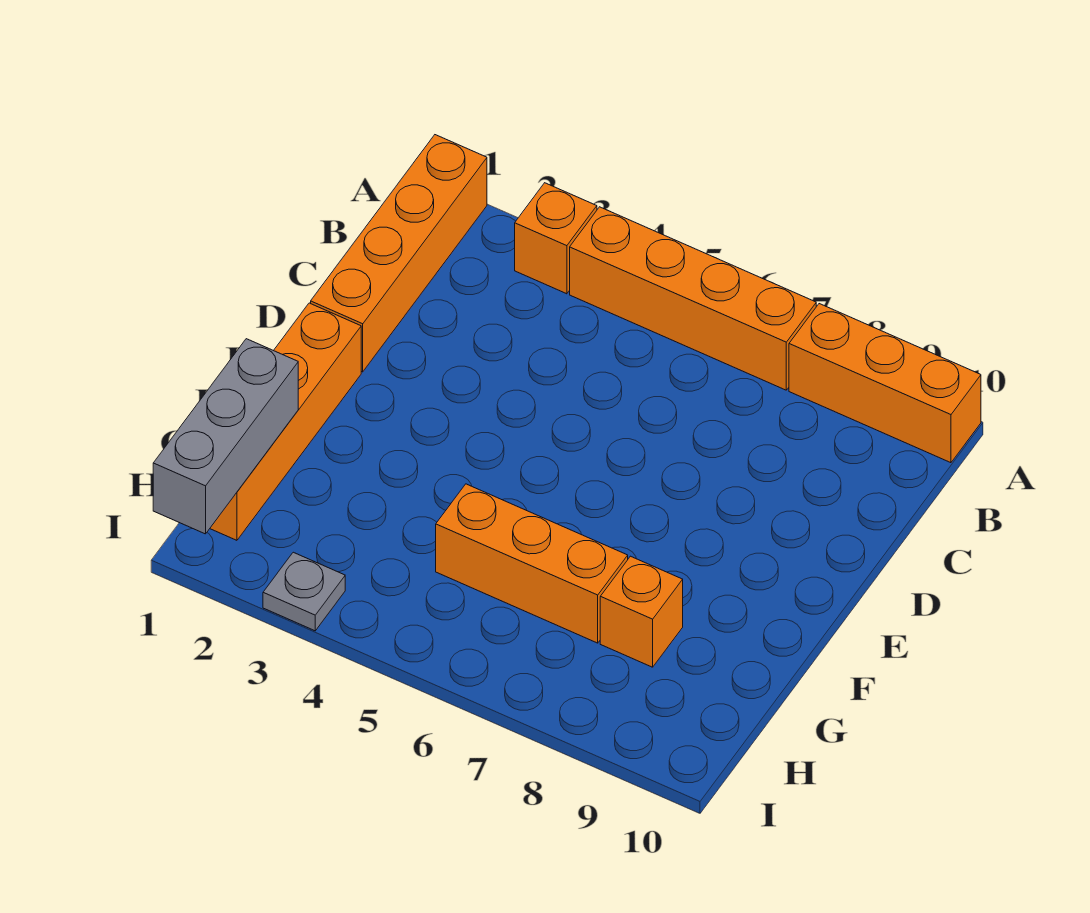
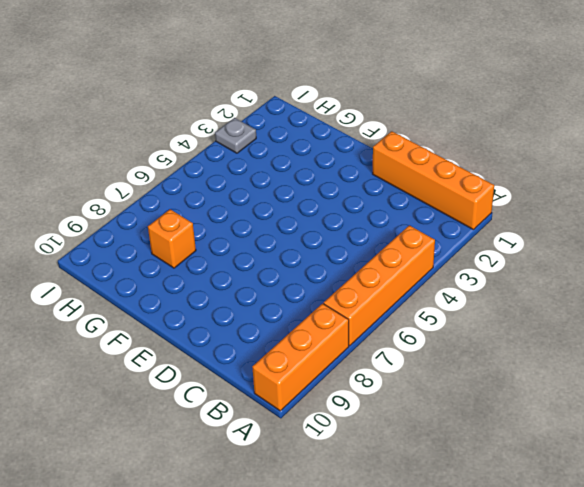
none -> orange 1x1 brick [515,183,597,294]
none -> orange 1x4 brick [210,303,361,540]

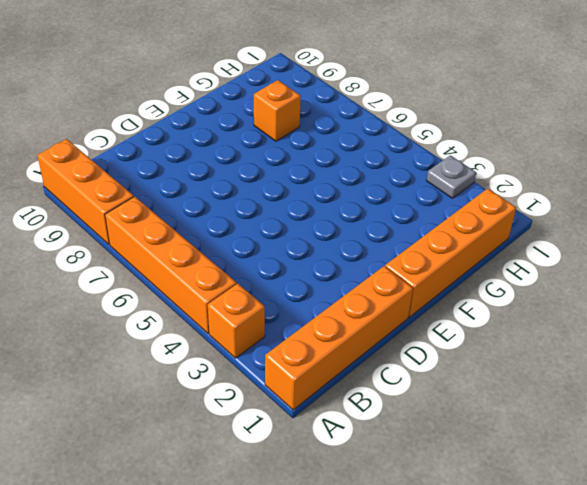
none -> orange 1x3 brick [436,484,628,643]
none -> grey 1x3 brick [153,339,298,534]

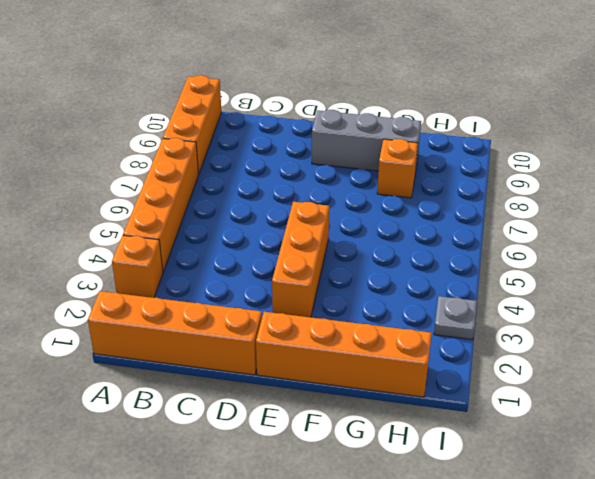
orange 1x3 brick [272,202,329,317] -> orange 1x3 brick moved to [436,484,628,643]
grey 1x3 brick [312,110,421,172] -> grey 1x3 brick moved to [153,339,298,534]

※

● **Task goal**
Only the lines with the string "moved" are wanted; pick them out of the records above and copy them.

● **Answer for the task**
orange 1x3 brick [272,202,329,317] -> orange 1x3 brick moved to [436,484,628,643]
grey 1x3 brick [312,110,421,172] -> grey 1x3 brick moved to [153,339,298,534]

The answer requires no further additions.